* [Supplied material]:

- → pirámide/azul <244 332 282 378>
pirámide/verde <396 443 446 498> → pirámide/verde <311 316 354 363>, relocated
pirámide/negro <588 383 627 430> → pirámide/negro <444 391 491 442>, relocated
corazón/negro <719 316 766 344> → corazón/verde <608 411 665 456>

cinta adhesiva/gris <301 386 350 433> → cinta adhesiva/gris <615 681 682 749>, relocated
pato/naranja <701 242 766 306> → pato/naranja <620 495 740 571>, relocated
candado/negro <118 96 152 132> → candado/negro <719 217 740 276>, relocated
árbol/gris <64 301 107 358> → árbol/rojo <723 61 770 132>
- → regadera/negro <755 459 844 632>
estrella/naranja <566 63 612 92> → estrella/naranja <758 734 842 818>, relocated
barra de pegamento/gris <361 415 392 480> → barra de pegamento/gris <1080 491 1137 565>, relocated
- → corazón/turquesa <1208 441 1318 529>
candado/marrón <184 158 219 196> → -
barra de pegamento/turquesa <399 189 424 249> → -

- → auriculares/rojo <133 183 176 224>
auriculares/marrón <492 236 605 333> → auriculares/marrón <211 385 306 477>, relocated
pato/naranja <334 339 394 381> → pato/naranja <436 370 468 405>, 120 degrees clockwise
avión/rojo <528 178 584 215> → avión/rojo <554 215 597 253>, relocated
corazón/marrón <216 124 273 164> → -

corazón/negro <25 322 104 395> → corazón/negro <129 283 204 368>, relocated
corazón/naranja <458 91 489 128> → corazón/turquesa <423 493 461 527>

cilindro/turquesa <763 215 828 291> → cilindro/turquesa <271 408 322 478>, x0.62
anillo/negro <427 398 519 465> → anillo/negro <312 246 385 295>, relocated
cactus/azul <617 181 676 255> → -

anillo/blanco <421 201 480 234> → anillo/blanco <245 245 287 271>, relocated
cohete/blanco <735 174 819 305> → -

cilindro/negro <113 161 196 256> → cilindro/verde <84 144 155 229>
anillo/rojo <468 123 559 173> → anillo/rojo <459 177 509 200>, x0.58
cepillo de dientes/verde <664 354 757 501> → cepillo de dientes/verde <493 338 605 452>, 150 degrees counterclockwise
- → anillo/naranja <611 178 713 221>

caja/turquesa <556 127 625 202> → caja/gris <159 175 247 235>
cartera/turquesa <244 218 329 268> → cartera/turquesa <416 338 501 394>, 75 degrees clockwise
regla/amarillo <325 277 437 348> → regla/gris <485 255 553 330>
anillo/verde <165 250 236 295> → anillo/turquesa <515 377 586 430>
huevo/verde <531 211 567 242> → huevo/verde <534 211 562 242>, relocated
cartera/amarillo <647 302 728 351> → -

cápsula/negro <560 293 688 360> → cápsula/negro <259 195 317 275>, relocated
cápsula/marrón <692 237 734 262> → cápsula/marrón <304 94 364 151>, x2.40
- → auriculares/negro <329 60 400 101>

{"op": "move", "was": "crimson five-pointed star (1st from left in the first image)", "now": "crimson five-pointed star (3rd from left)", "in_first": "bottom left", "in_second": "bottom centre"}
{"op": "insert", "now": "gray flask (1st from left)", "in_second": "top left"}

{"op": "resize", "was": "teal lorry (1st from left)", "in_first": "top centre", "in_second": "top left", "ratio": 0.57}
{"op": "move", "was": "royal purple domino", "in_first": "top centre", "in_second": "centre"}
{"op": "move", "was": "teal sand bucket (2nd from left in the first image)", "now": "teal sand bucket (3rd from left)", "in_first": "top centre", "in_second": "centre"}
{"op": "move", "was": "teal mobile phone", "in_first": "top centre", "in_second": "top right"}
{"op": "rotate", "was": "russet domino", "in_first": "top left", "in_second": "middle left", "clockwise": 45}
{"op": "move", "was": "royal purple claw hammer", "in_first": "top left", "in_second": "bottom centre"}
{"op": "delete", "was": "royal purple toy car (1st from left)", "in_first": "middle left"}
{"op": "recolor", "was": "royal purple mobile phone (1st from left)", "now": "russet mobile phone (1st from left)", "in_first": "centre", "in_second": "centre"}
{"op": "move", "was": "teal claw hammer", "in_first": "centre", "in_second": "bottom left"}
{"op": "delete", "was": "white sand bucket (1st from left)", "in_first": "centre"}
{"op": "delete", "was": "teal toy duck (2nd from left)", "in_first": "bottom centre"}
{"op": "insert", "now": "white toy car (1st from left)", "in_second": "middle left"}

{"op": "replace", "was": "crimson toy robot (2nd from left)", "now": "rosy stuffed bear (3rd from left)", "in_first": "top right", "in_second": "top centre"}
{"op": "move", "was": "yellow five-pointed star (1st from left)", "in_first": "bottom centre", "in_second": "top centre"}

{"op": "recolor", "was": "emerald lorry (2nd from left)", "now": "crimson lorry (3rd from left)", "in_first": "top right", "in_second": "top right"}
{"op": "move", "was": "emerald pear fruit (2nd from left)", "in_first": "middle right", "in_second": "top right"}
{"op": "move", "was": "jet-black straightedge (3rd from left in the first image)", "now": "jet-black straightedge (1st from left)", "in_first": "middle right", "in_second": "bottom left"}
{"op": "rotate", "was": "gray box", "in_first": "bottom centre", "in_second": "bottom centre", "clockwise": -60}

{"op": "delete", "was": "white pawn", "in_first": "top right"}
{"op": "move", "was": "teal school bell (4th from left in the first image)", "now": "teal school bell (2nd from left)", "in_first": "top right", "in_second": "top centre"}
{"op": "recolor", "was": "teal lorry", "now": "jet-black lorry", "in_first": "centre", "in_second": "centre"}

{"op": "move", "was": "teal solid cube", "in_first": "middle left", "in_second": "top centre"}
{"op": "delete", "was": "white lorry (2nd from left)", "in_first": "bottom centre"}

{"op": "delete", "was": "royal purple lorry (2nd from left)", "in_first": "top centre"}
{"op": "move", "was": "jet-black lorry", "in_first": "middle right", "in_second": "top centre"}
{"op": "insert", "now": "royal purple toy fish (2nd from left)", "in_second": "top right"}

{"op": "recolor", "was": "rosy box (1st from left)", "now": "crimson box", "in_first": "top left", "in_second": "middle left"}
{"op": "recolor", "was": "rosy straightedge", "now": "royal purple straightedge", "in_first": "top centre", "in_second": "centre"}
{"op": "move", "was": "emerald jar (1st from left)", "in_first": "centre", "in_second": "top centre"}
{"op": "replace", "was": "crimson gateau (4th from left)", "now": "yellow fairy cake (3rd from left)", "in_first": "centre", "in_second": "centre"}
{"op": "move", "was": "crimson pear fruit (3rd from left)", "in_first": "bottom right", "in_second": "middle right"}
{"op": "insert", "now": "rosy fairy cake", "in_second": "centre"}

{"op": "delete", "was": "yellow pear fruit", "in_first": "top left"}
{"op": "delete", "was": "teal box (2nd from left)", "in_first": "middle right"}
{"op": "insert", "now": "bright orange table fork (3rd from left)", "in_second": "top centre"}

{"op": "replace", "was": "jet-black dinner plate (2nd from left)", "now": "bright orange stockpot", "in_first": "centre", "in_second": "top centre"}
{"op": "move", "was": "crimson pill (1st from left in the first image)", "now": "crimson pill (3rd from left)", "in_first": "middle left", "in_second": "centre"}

* [What needs to be done]: Copy out all of the records shown above exactly.

* [Exercise result]:
- → pirámide/azul <244 332 282 378>
pirámide/verde <396 443 446 498> → pirámide/verde <311 316 354 363>, relocated
pirámide/negro <588 383 627 430> → pirámide/negro <444 391 491 442>, relocated
corazón/negro <719 316 766 344> → corazón/verde <608 411 665 456>

cinta adhesiva/gris <301 386 350 433> → cinta adhesiva/gris <615 681 682 749>, relocated
pato/naranja <701 242 766 306> → pato/naranja <620 495 740 571>, relocated
candado/negro <118 96 152 132> → candado/negro <719 217 740 276>, relocated
árbol/gris <64 301 107 358> → árbol/rojo <723 61 770 132>
- → regadera/negro <755 459 844 632>
estrella/naranja <566 63 612 92> → estrella/naranja <758 734 842 818>, relocated
barra de pegamento/gris <361 415 392 480> → barra de pegamento/gris <1080 491 1137 565>, relocated
- → corazón/turquesa <1208 441 1318 529>
candado/marrón <184 158 219 196> → -
barra de pegamento/turquesa <399 189 424 249> → -

- → auriculares/rojo <133 183 176 224>
auriculares/marrón <492 236 605 333> → auriculares/marrón <211 385 306 477>, relocated
pato/naranja <334 339 394 381> → pato/naranja <436 370 468 405>, 120 degrees clockwise
avión/rojo <528 178 584 215> → avión/rojo <554 215 597 253>, relocated
corazón/marrón <216 124 273 164> → -

corazón/negro <25 322 104 395> → corazón/negro <129 283 204 368>, relocated
corazón/naranja <458 91 489 128> → corazón/turquesa <423 493 461 527>

cilindro/turquesa <763 215 828 291> → cilindro/turquesa <271 408 322 478>, x0.62
anillo/negro <427 398 519 465> → anillo/negro <312 246 385 295>, relocated
cactus/azul <617 181 676 255> → -

anillo/blanco <421 201 480 234> → anillo/blanco <245 245 287 271>, relocated
cohete/blanco <735 174 819 305> → -

cilindro/negro <113 161 196 256> → cilindro/verde <84 144 155 229>
anillo/rojo <468 123 559 173> → anillo/rojo <459 177 509 200>, x0.58
cepillo de dientes/verde <664 354 757 501> → cepillo de dientes/verde <493 338 605 452>, 150 degrees counterclockwise
- → anillo/naranja <611 178 713 221>

caja/turquesa <556 127 625 202> → caja/gris <159 175 247 235>
cartera/turquesa <244 218 329 268> → cartera/turquesa <416 338 501 394>, 75 degrees clockwise
regla/amarillo <325 277 437 348> → regla/gris <485 255 553 330>
anillo/verde <165 250 236 295> → anillo/turquesa <515 377 586 430>
huevo/verde <531 211 567 242> → huevo/verde <534 211 562 242>, relocated
cartera/amarillo <647 302 728 351> → -

cápsula/negro <560 293 688 360> → cápsula/negro <259 195 317 275>, relocated
cápsula/marrón <692 237 734 262> → cápsula/marrón <304 94 364 151>, x2.40
- → auriculares/negro <329 60 400 101>

{"op": "move", "was": "crimson five-pointed star (1st from left in the first image)", "now": "crimson five-pointed star (3rd from left)", "in_first": "bottom left", "in_second": "bottom centre"}
{"op": "insert", "now": "gray flask (1st from left)", "in_second": "top left"}

{"op": "resize", "was": "teal lorry (1st from left)", "in_first": "top centre", "in_second": "top left", "ratio": 0.57}
{"op": "move", "was": "royal purple domino", "in_first": "top centre", "in_second": "centre"}
{"op": "move", "was": "teal sand bucket (2nd from left in the first image)", "now": "teal sand bucket (3rd from left)", "in_first": "top centre", "in_second": "centre"}
{"op": "move", "was": "teal mobile phone", "in_first": "top centre", "in_second": "top right"}
{"op": "rotate", "was": "russet domino", "in_first": "top left", "in_second": "middle left", "clockwise": 45}
{"op": "move", "was": "royal purple claw hammer", "in_first": "top left", "in_second": "bottom centre"}
{"op": "delete", "was": "royal purple toy car (1st from left)", "in_first": "middle left"}
{"op": "recolor", "was": "royal purple mobile phone (1st from left)", "now": "russet mobile phone (1st from left)", "in_first": "centre", "in_second": "centre"}
{"op": "move", "was": "teal claw hammer", "in_first": "centre", "in_second": "bottom left"}
{"op": "delete", "was": "white sand bucket (1st from left)", "in_first": "centre"}
{"op": "delete", "was": "teal toy duck (2nd from left)", "in_first": "bottom centre"}
{"op": "insert", "now": "white toy car (1st from left)", "in_second": "middle left"}

{"op": "replace", "was": "crimson toy robot (2nd from left)", "now": "rosy stuffed bear (3rd from left)", "in_first": "top right", "in_second": "top centre"}
{"op": "move", "was": "yellow five-pointed star (1st from left)", "in_first": "bottom centre", "in_second": "top centre"}

{"op": "recolor", "was": "emerald lorry (2nd from left)", "now": "crimson lorry (3rd from left)", "in_first": "top right", "in_second": "top right"}
{"op": "move", "was": "emerald pear fruit (2nd from left)", "in_first": "middle right", "in_second": "top right"}
{"op": "move", "was": "jet-black straightedge (3rd from left in the first image)", "now": "jet-black straightedge (1st from left)", "in_first": "middle right", "in_second": "bottom left"}
{"op": "rotate", "was": "gray box", "in_first": "bottom centre", "in_second": "bottom centre", "clockwise": -60}

{"op": "delete", "was": "white pawn", "in_first": "top right"}
{"op": "move", "was": "teal school bell (4th from left in the first image)", "now": "teal school bell (2nd from left)", "in_first": "top right", "in_second": "top centre"}
{"op": "recolor", "was": "teal lorry", "now": "jet-black lorry", "in_first": "centre", "in_second": "centre"}

{"op": "move", "was": "teal solid cube", "in_first": "middle left", "in_second": "top centre"}
{"op": "delete", "was": "white lorry (2nd from left)", "in_first": "bottom centre"}

{"op": "delete", "was": "royal purple lorry (2nd from left)", "in_first": "top centre"}
{"op": "move", "was": "jet-black lorry", "in_first": "middle right", "in_second": "top centre"}
{"op": "insert", "now": "royal purple toy fish (2nd from left)", "in_second": "top right"}

{"op": "recolor", "was": "rosy box (1st from left)", "now": "crimson box", "in_first": "top left", "in_second": "middle left"}
{"op": "recolor", "was": "rosy straightedge", "now": "royal purple straightedge", "in_first": "top centre", "in_second": "centre"}
{"op": "move", "was": "emerald jar (1st from left)", "in_first": "centre", "in_second": "top centre"}
{"op": "replace", "was": "crimson gateau (4th from left)", "now": "yellow fairy cake (3rd from left)", "in_first": "centre", "in_second": "centre"}
{"op": "move", "was": "crimson pear fruit (3rd from left)", "in_first": "bottom right", "in_second": "middle right"}
{"op": "insert", "now": "rosy fairy cake", "in_second": "centre"}

{"op": "delete", "was": "yellow pear fruit", "in_first": "top left"}
{"op": "delete", "was": "teal box (2nd from left)", "in_first": "middle right"}
{"op": "insert", "now": "bright orange table fork (3rd from left)", "in_second": "top centre"}

{"op": "replace", "was": "jet-black dinner plate (2nd from left)", "now": "bright orange stockpot", "in_first": "centre", "in_second": "top centre"}
{"op": "move", "was": "crimson pill (1st from left in the first image)", "now": "crimson pill (3rd from left)", "in_first": "middle left", "in_second": "centre"}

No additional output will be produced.